Exercise brief: Repeat the records below word for word, but start at the line that contains "(459, 245) = (377, 168): turquoise", stop after the last line, and include nothing else.

· · · ·

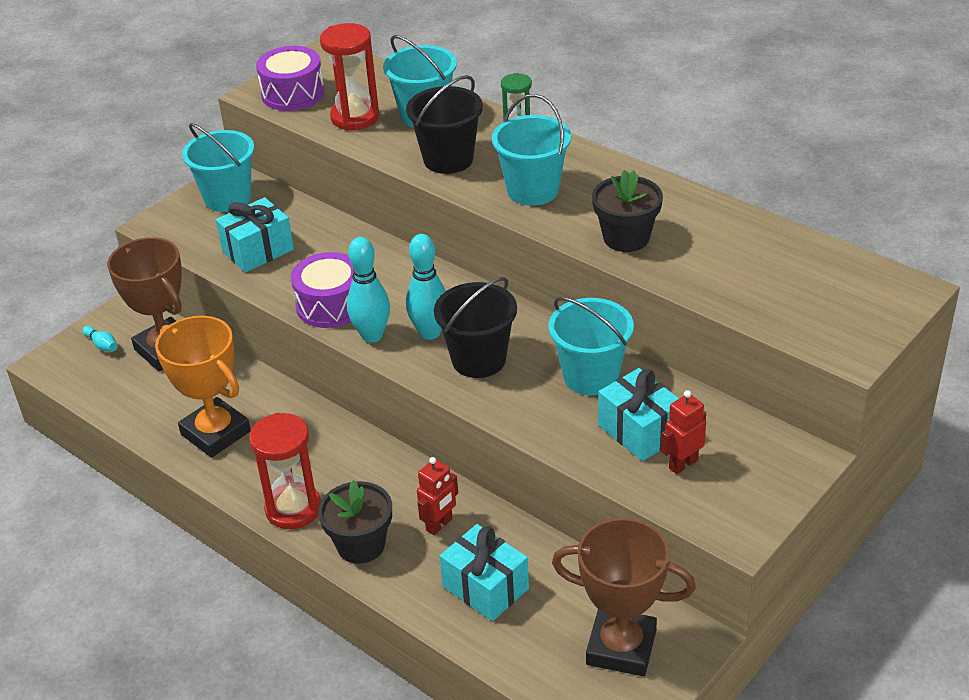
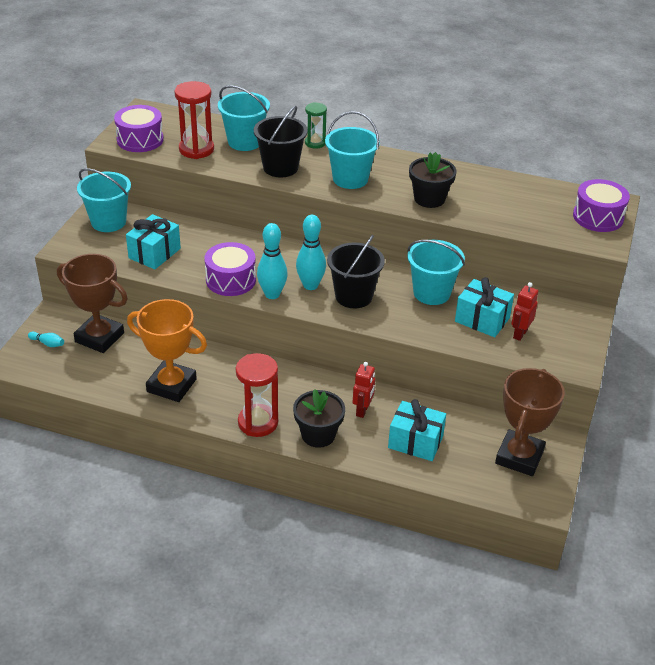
camera: 25 degrees left, 0 degrees up
(621, 647) = (519, 457): brown trophy -> brown trophy turned 60 degrees counterclockwise
(867, 309) = (598, 217): none -> purple drum

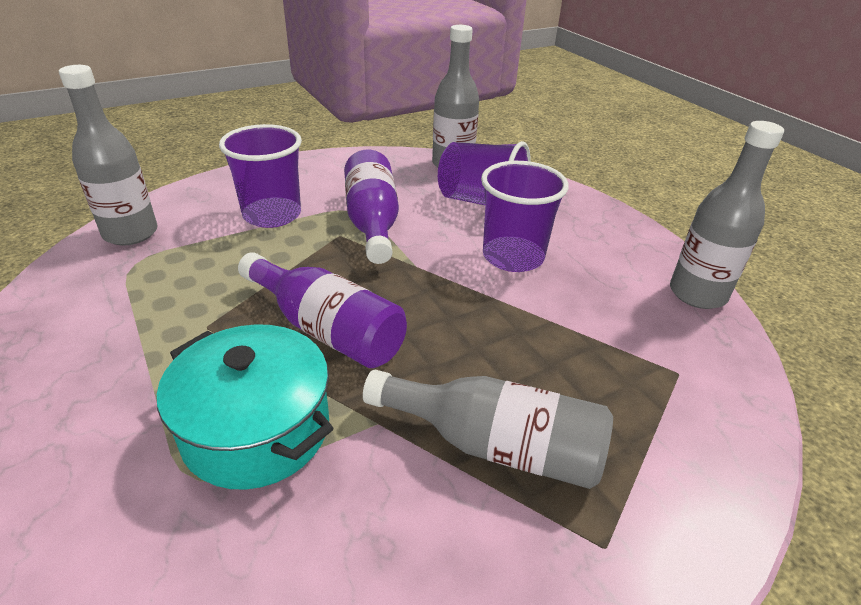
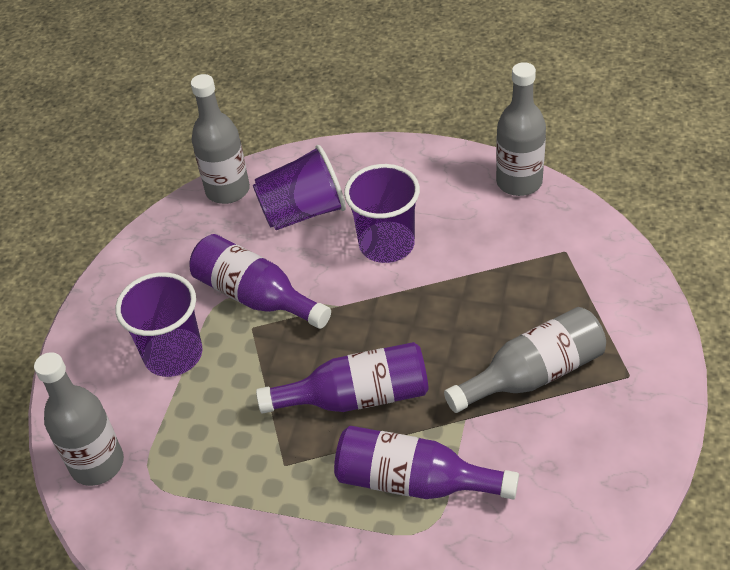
camera: 40 degrees left, 10 degrees up
(256, 429) = (414, 481): turquoise pot -> purple bottle

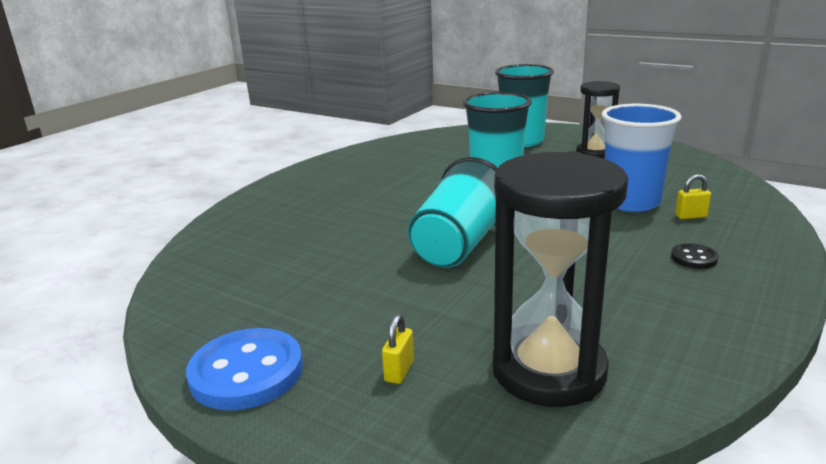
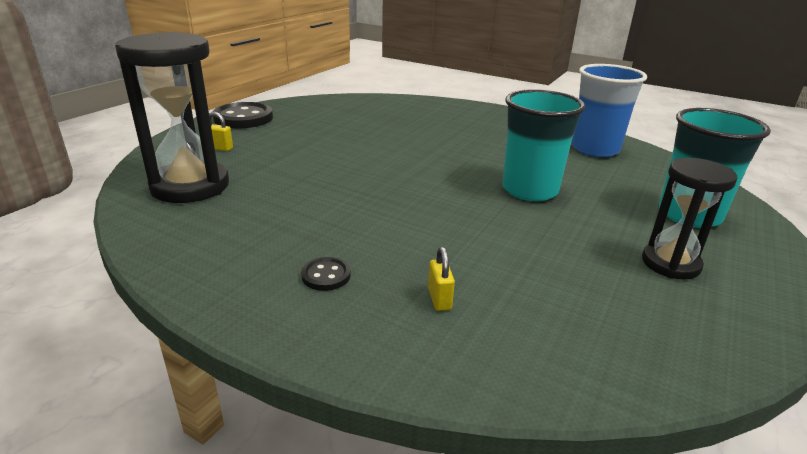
camera: 85 degrees right, 5 degrees up
(246, 372) = (243, 118): blue button -> black button
(459, 245) = (377, 168): turquoise cup -> none
(631, 202) = (481, 263): blue cup -> blue cup (595, 149)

· · · ·

Solution:
(459, 245) = (377, 168): turquoise cup -> none
(631, 202) = (481, 263): blue cup -> blue cup (595, 149)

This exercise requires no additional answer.